What this task involves:
Find the lines below that contain the string "green". Copy each one.

──────── Dataset content

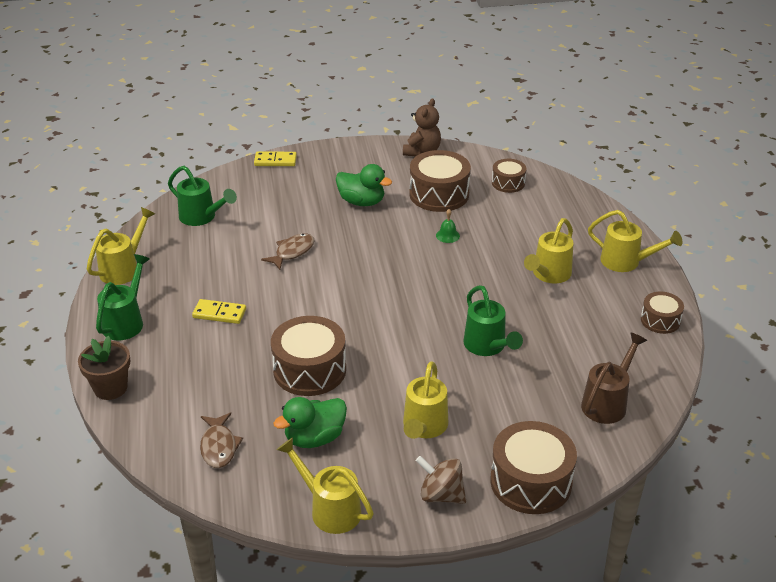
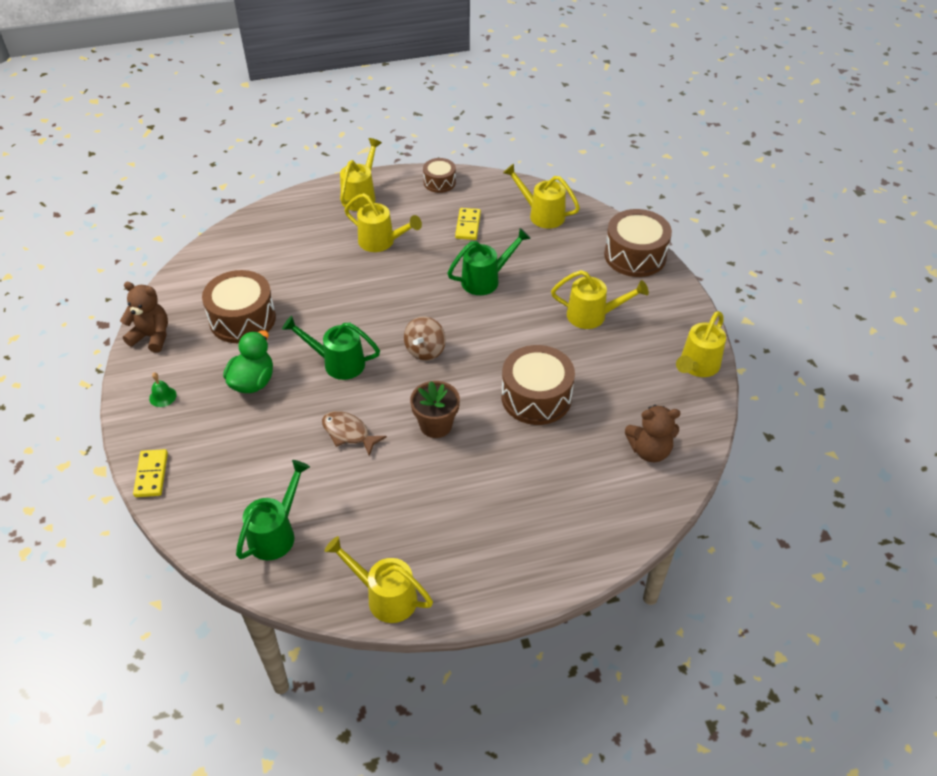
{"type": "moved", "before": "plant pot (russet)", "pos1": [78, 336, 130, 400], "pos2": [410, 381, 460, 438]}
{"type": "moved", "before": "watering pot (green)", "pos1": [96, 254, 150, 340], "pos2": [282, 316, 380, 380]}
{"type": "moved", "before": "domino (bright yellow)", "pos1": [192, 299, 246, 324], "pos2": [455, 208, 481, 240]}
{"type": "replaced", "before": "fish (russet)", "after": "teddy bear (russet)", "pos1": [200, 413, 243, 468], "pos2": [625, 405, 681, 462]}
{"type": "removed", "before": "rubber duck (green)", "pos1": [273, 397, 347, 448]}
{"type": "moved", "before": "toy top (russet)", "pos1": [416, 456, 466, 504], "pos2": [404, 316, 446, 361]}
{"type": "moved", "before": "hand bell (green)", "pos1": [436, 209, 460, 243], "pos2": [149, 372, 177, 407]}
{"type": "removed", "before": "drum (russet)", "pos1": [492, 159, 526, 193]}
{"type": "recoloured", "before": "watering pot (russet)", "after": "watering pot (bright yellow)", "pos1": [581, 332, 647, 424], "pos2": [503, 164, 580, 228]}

────────────────

Answer section:
{"type": "moved", "before": "watering pot (green)", "pos1": [96, 254, 150, 340], "pos2": [282, 316, 380, 380]}
{"type": "removed", "before": "rubber duck (green)", "pos1": [273, 397, 347, 448]}
{"type": "moved", "before": "hand bell (green)", "pos1": [436, 209, 460, 243], "pos2": [149, 372, 177, 407]}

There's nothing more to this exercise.